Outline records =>

§

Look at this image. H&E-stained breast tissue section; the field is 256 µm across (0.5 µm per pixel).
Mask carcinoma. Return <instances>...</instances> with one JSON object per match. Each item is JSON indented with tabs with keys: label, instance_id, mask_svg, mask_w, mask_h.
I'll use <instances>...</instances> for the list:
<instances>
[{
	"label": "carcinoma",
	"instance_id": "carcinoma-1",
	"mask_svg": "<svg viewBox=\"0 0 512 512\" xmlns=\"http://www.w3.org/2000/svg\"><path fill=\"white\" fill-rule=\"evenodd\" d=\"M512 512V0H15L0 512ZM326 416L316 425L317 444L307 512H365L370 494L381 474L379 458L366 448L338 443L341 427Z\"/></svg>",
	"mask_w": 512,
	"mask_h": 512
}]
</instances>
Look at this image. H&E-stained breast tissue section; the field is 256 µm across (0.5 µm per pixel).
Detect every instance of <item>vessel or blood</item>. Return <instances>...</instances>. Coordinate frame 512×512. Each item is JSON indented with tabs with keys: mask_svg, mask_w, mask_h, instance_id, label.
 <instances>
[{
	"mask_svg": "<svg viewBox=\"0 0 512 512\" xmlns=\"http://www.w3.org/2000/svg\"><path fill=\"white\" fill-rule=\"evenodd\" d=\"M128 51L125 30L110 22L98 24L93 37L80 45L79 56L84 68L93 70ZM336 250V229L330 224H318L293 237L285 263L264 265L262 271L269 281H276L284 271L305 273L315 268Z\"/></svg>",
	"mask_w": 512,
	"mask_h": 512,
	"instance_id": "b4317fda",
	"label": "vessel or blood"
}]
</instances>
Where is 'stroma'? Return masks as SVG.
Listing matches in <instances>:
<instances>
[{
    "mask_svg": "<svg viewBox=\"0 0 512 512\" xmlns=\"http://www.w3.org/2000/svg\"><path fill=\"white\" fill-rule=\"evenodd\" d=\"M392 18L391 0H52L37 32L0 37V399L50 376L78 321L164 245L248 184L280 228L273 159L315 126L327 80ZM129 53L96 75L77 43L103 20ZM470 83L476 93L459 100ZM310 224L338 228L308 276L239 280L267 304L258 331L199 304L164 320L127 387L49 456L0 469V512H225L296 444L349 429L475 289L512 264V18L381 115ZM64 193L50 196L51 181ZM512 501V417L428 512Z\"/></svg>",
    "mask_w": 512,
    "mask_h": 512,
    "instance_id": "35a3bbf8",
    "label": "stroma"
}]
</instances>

§

Work required => Each line of the listing above should be output exactly.

Result =>
Look at this image. H&E-stained breast tissue section; the field is 256 µm across (0.5 µm per pixel).
Mask carcinoma. Return <instances>...</instances> with one JSON object per match. Each item is JSON indented with tabs with keys: label, instance_id, mask_svg, mask_w, mask_h.
I'll use <instances>...</instances> for the list:
<instances>
[{
	"label": "carcinoma",
	"instance_id": "carcinoma-1",
	"mask_svg": "<svg viewBox=\"0 0 512 512\" xmlns=\"http://www.w3.org/2000/svg\"><path fill=\"white\" fill-rule=\"evenodd\" d=\"M512 512V0H15L0 512ZM326 416L316 425L317 444L307 512H365L370 494L381 474L379 458L366 448L338 443L341 427Z\"/></svg>",
	"mask_w": 512,
	"mask_h": 512
}]
</instances>
Look at this image. H&E-stained breast tissue section; the field is 256 µm across (0.5 µm per pixel).
Detect every instance of <item>vessel or blood</item>. Return <instances>...</instances>. Coordinate frame 512×512. Each item is JSON indented with tabs with keys: mask_svg, mask_w, mask_h, instance_id, label.
 <instances>
[{
	"mask_svg": "<svg viewBox=\"0 0 512 512\" xmlns=\"http://www.w3.org/2000/svg\"><path fill=\"white\" fill-rule=\"evenodd\" d=\"M128 51L125 30L110 22L98 24L93 37L80 45L79 56L84 68L93 70ZM336 250V229L330 224H318L293 237L285 263L264 265L262 271L269 281H276L284 271L305 273L315 268Z\"/></svg>",
	"mask_w": 512,
	"mask_h": 512,
	"instance_id": "b4317fda",
	"label": "vessel or blood"
}]
</instances>
Where is 'stroma'? Return masks as SVG.
Listing matches in <instances>:
<instances>
[{
    "mask_svg": "<svg viewBox=\"0 0 512 512\" xmlns=\"http://www.w3.org/2000/svg\"><path fill=\"white\" fill-rule=\"evenodd\" d=\"M392 18L391 0H52L37 32L0 37V399L50 376L78 321L164 245L248 184L280 228L273 159L315 126L327 80ZM129 53L96 75L77 43L103 20ZM470 83L476 93L459 100ZM310 224L338 228L308 276L239 280L267 304L258 331L199 304L164 320L127 387L49 456L0 469V512H225L296 444L349 429L475 289L512 264V18L381 115ZM64 193L50 196L51 181ZM512 501V417L428 512Z\"/></svg>",
    "mask_w": 512,
    "mask_h": 512,
    "instance_id": "35a3bbf8",
    "label": "stroma"
}]
</instances>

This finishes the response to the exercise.